--- DATA FOR ANALYSIS Enclosed Below ---

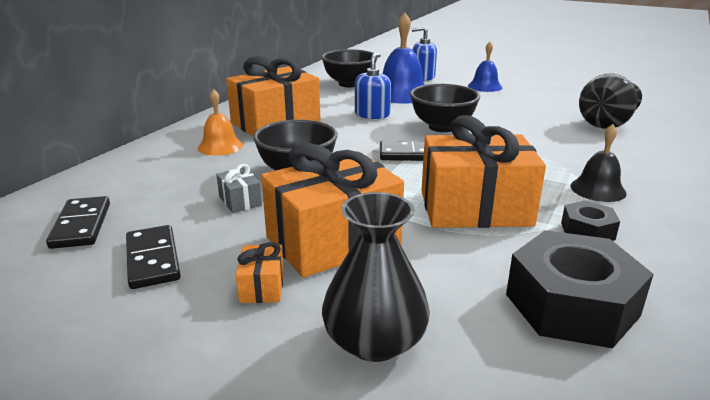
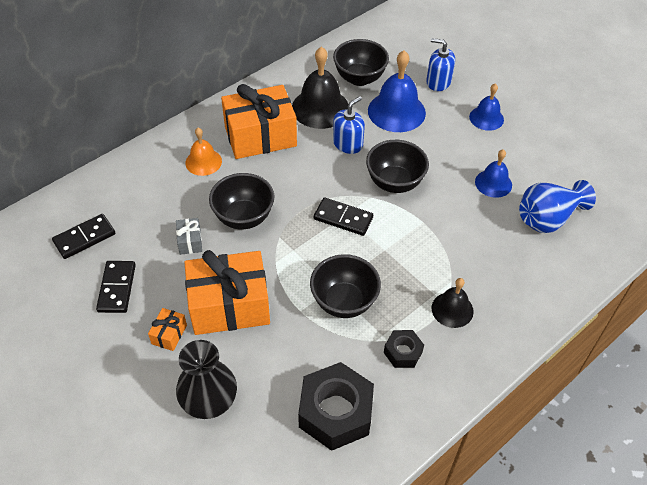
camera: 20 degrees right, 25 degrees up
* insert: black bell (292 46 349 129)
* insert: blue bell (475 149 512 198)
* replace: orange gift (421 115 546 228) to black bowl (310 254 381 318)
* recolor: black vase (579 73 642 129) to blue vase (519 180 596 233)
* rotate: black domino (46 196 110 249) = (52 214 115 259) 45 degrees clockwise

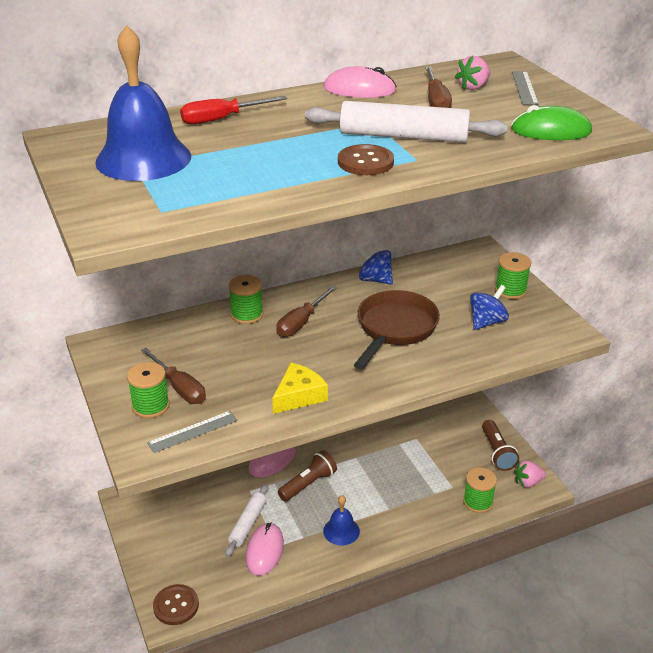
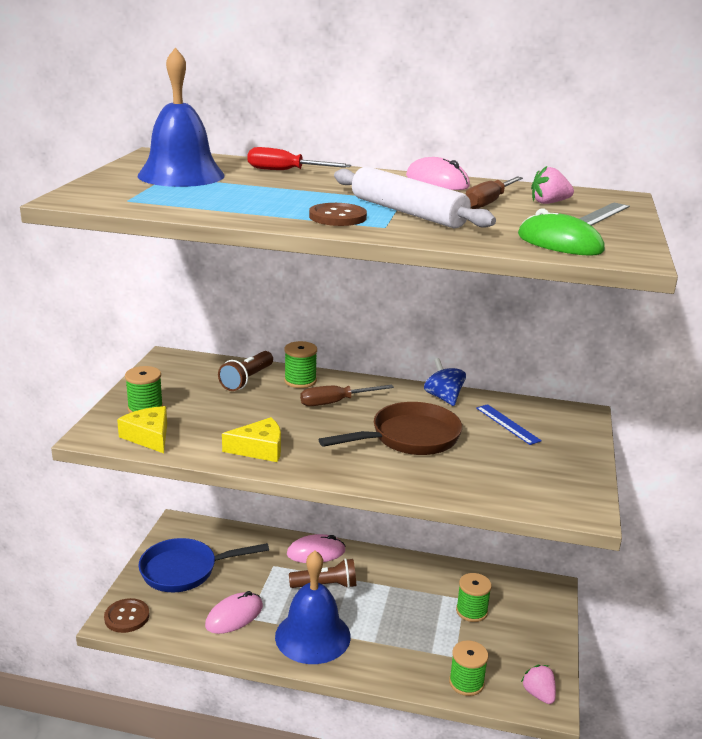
camera: 35 degrees right, 10 degrees down
* delete: brown screwdriver (141 348 206 404)
* delete: white rolling pin (225 484 269 557)
* delete: blue spinning top (470 285 509 330)
* insert: blue pan (139 538 269 592)
* insert: blue ruler (476 404 542 445)
* move: brown flashlight (482 420 519 471) to (218 351 273 391)
* move: green spool (495 252 531 299) to (456 573 492 622)
* replace: grey ruler (147 411 237 453) to yellow cheese (117 406 167 453)
* rotate: pink strawberry (514 460 546 488) = (521 665 556 704) 45 degrees clockwise
* resize: blue bell (323 495 360 545) = (275 551 351 664) x1.93

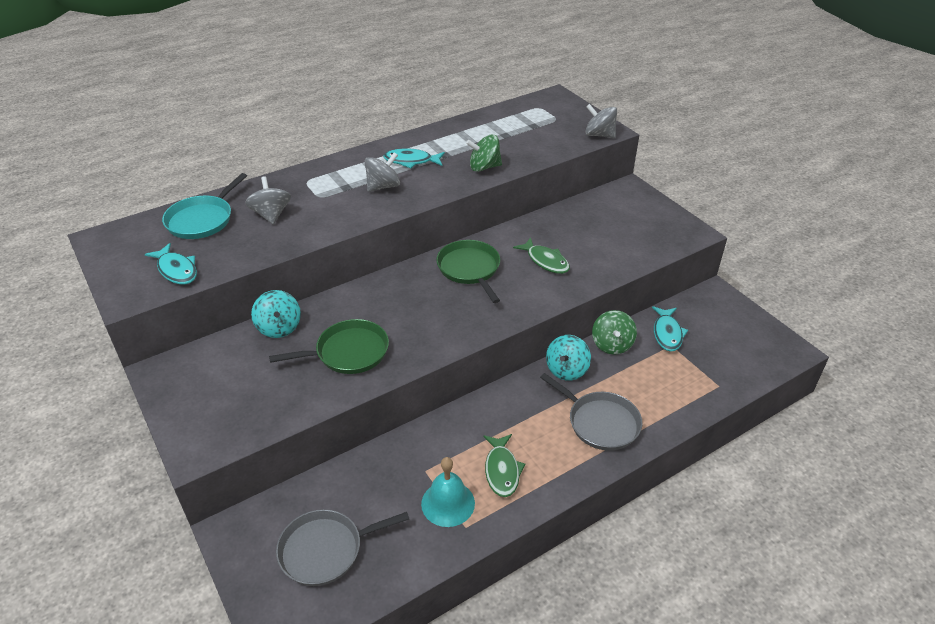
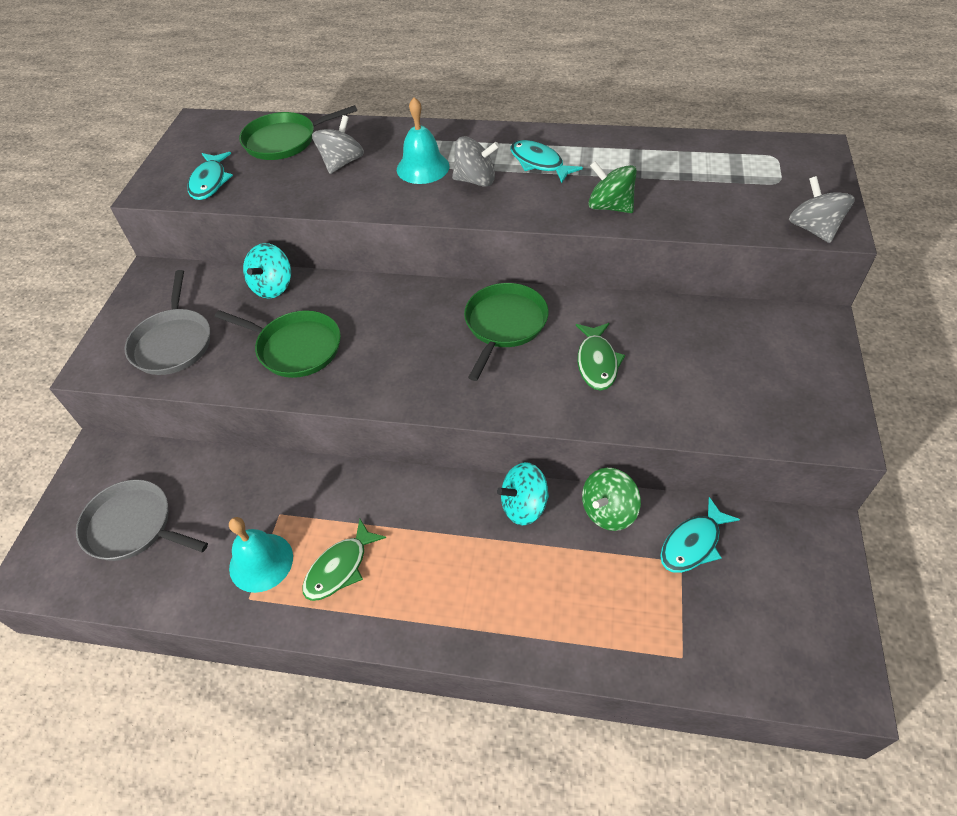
camera: 45 degrees right, 10 degrees up
* insert: turquoise bell (397 97 449 184)
* move: grey pan (540 373 642 451) to (125 270 210 375)
* recolor: turquoise pan (162 173 247 239) to green pan (239 105 357 160)

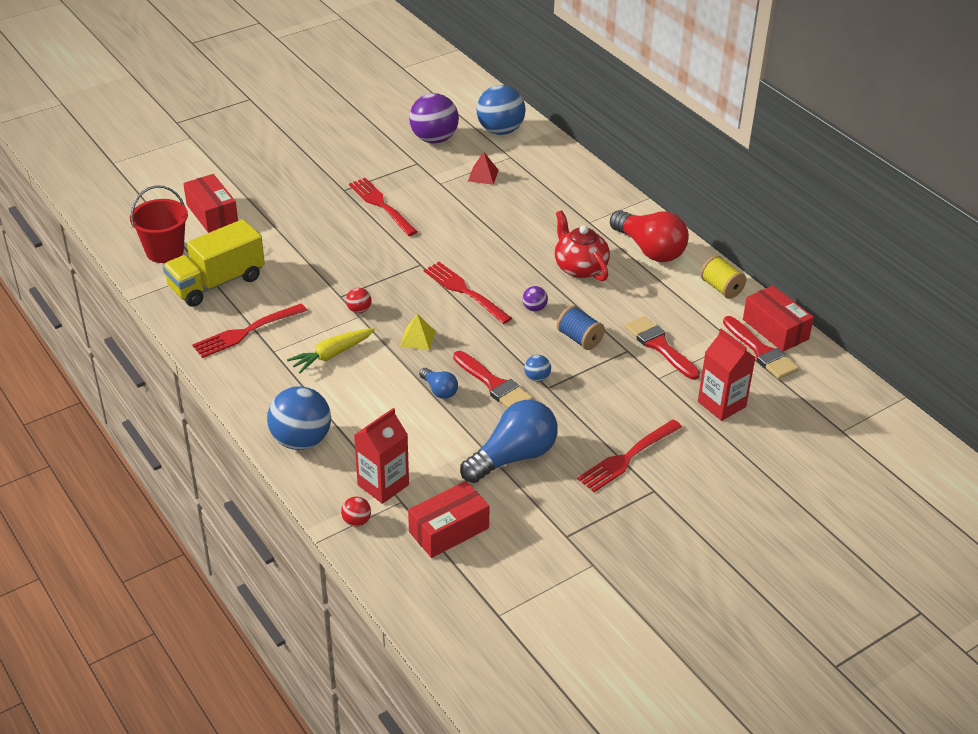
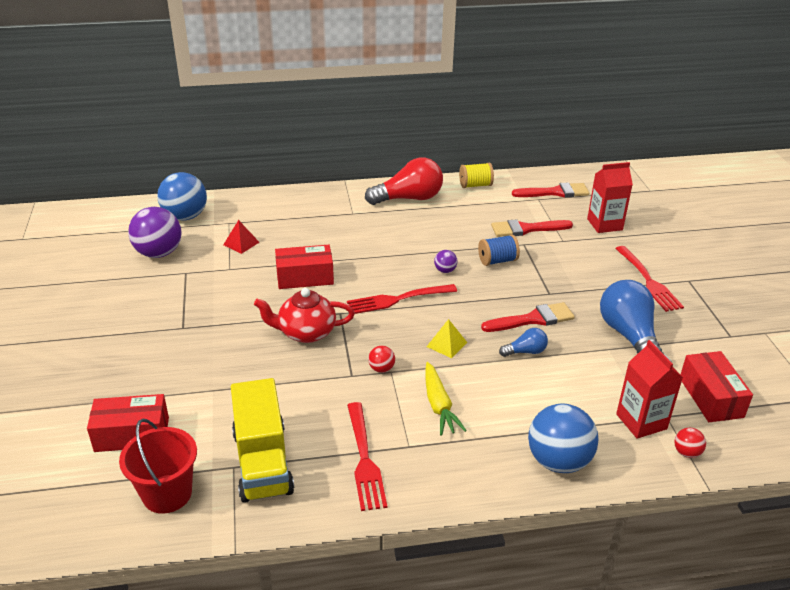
camera: 65 degrees left, 5 degrees down
* delete: red fork (349 178 418 236)
* delete: blue ball (524 355 551 382)
* move: red teapot (555 210 610 281) to (254 288 355 343)
* move: red box (743 285 814 352) to (275 245 334 289)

--- End of Enclosed DATA FOR ANALYSIS ---

WORK TO BE COMPLETED:
Print everything from the line with "404 542 445)" down to the line with "270 210 375)" in the entries above, both lines included and nothing more, without the pictures.

FINISHED EXERCISE:
* insert: blue ruler (476 404 542 445)
* move: brown flashlight (482 420 519 471) to (218 351 273 391)
* move: green spool (495 252 531 299) to (456 573 492 622)
* replace: grey ruler (147 411 237 453) to yellow cheese (117 406 167 453)
* rotate: pink strawberry (514 460 546 488) = (521 665 556 704) 45 degrees clockwise
* resize: blue bell (323 495 360 545) = (275 551 351 664) x1.93

camera: 45 degrees right, 10 degrees up
* insert: turquoise bell (397 97 449 184)
* move: grey pan (540 373 642 451) to (125 270 210 375)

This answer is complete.